:: TRY IT ::
Out of the lines below, please list those that hold the string "none".

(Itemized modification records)
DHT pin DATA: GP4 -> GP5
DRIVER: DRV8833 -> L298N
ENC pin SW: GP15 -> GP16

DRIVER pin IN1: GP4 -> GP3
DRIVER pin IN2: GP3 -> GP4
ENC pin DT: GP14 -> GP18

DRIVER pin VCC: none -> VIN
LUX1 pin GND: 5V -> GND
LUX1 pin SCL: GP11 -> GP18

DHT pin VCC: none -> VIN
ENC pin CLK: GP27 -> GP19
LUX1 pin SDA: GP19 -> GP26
...
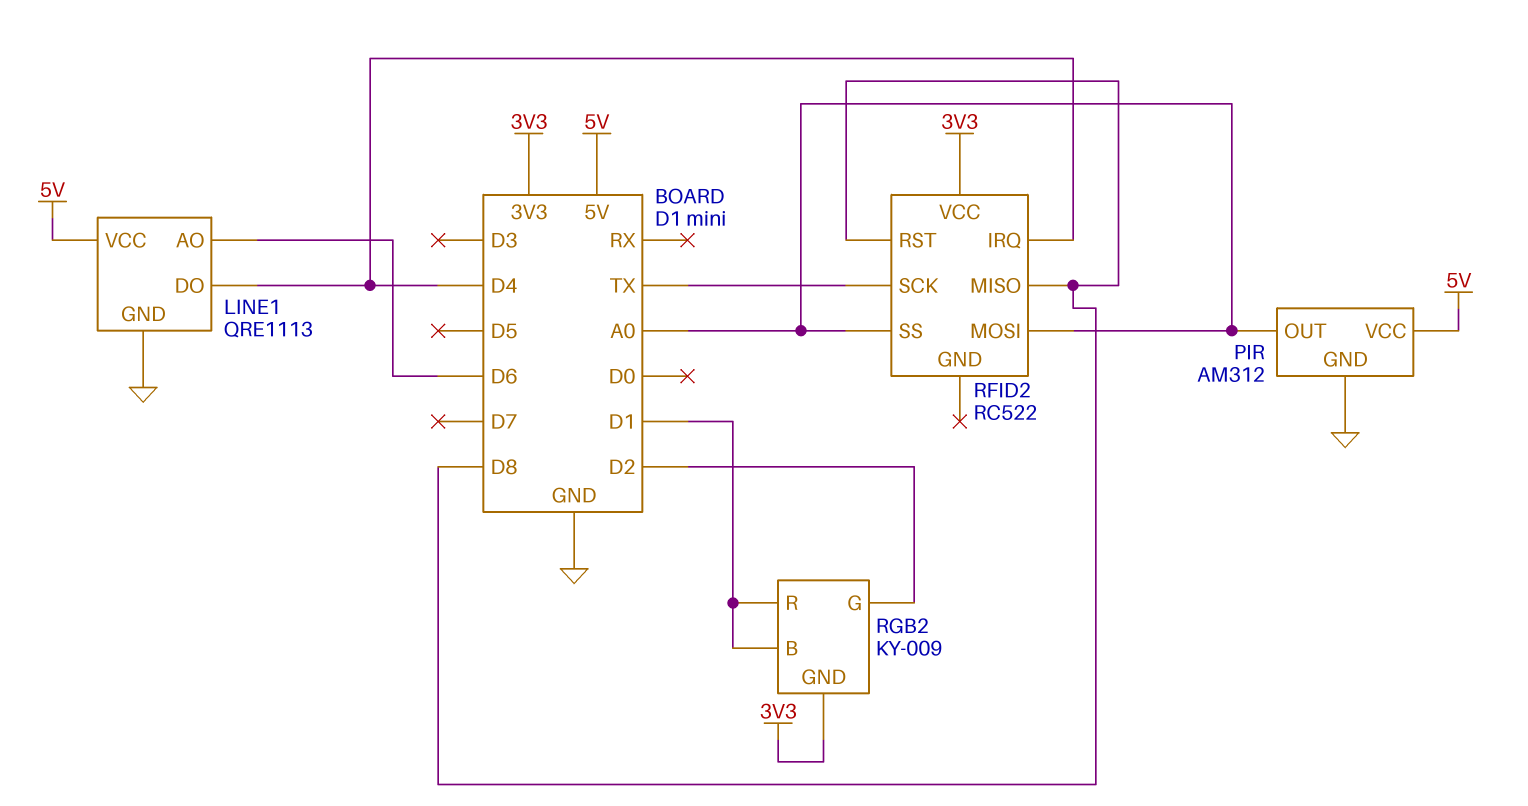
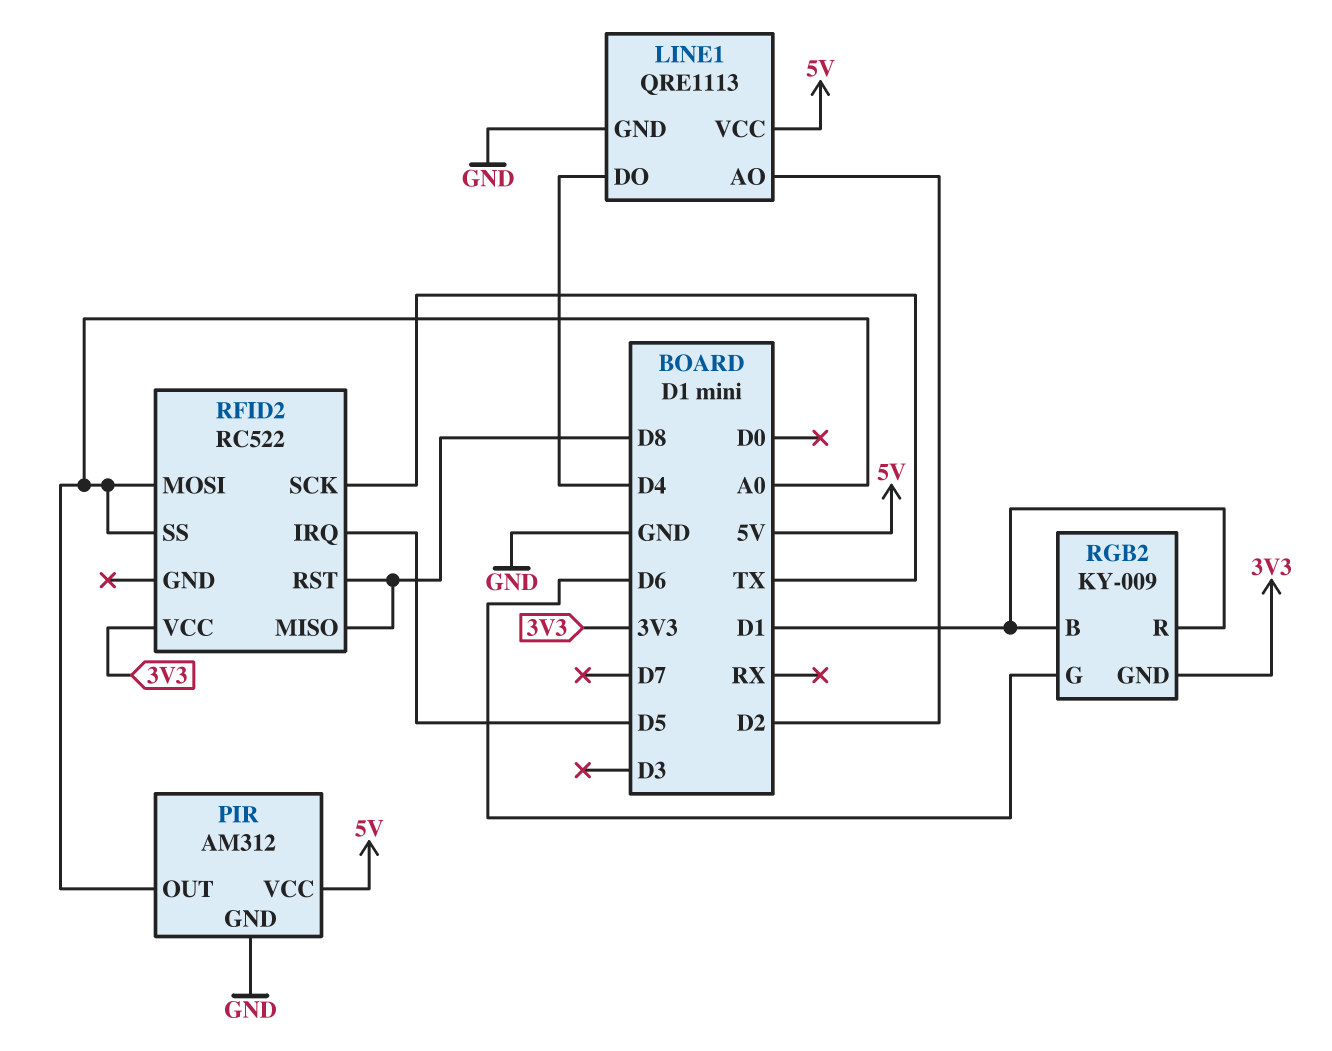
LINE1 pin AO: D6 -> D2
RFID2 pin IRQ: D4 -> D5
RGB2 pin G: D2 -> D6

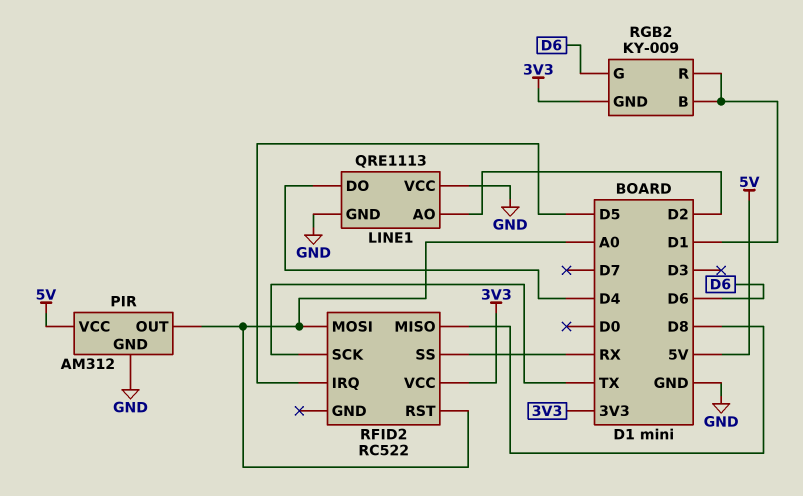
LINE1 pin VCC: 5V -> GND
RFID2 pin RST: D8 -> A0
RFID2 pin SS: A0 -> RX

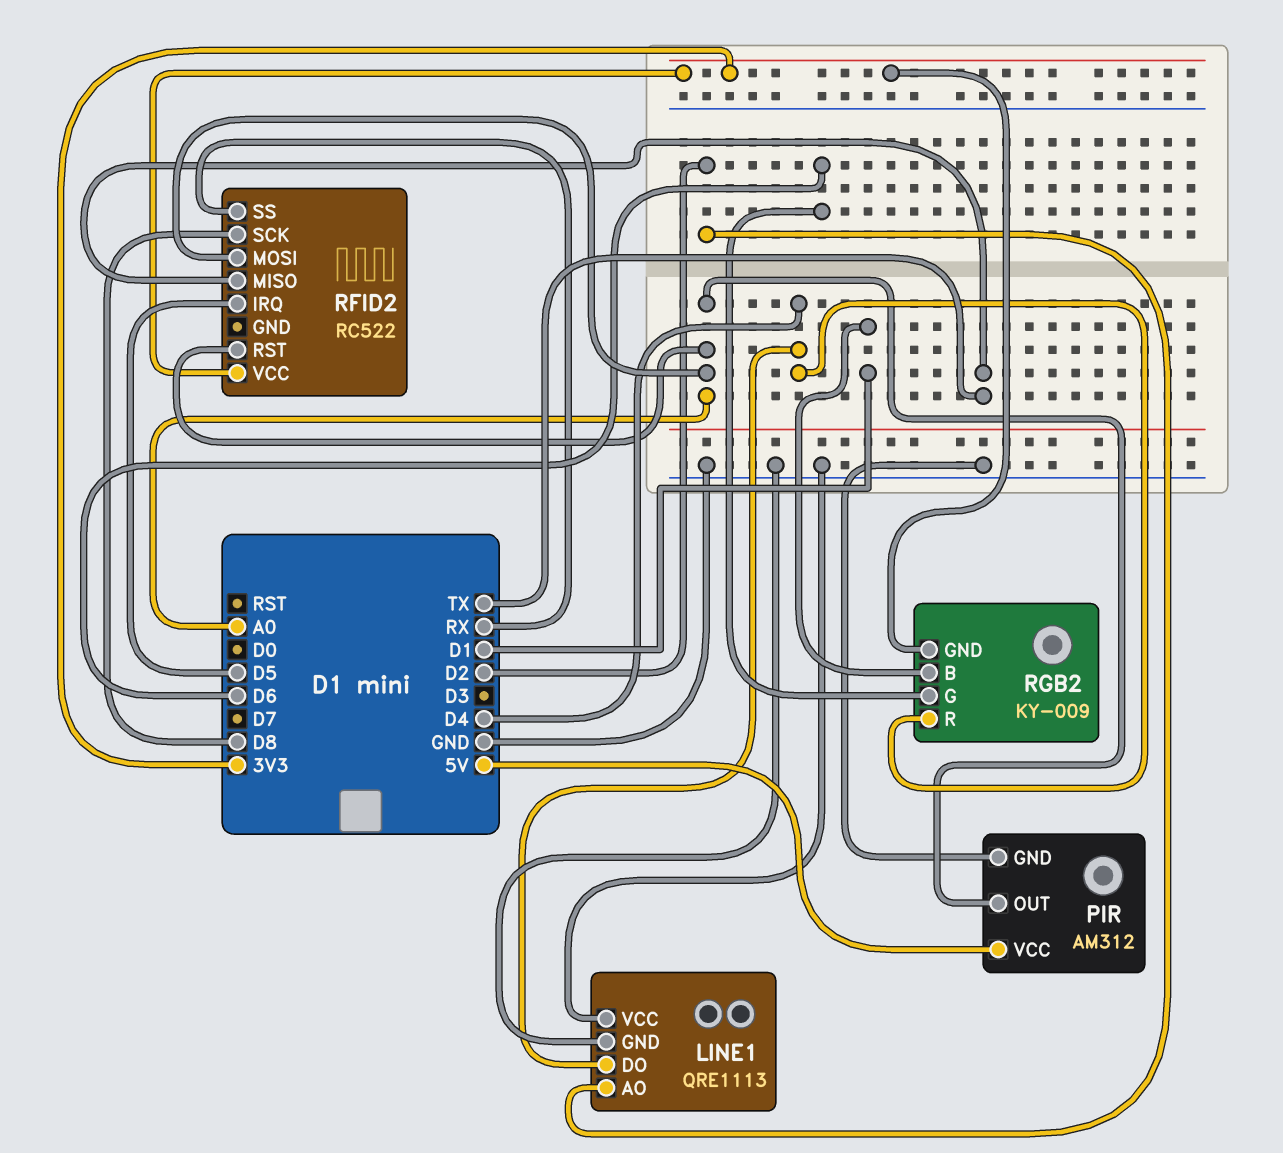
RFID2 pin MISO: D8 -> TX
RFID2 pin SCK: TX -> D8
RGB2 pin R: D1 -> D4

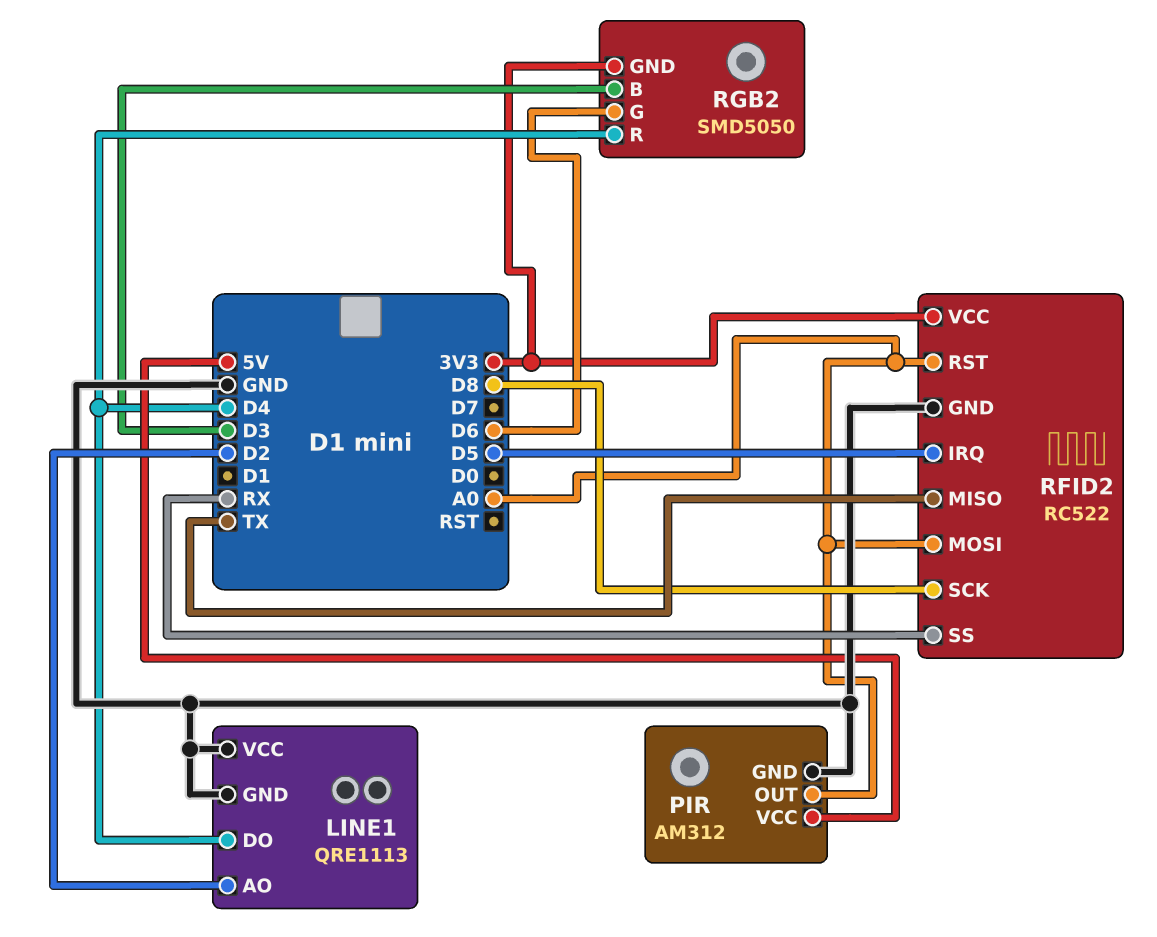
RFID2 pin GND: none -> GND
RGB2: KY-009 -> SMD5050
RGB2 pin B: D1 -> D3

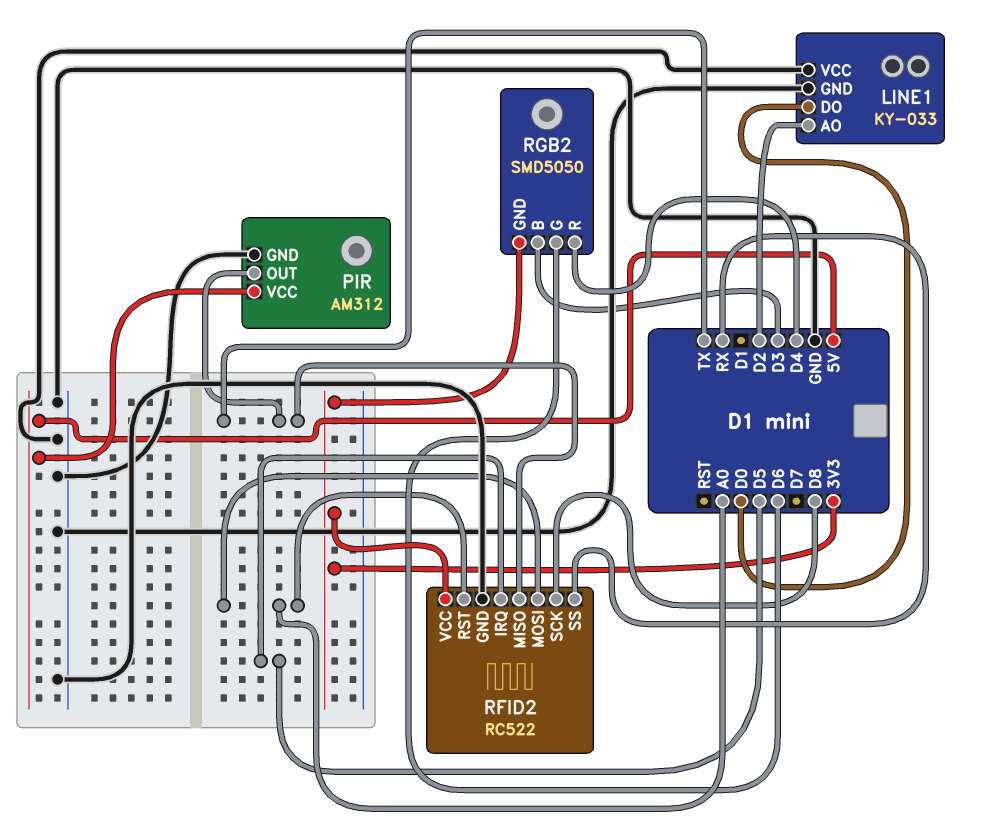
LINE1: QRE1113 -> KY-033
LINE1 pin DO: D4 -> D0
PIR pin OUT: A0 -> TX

:: EXERCISE SOLUTION ::
DRIVER pin VCC: none -> VIN
DHT pin VCC: none -> VIN
RFID2 pin GND: none -> GND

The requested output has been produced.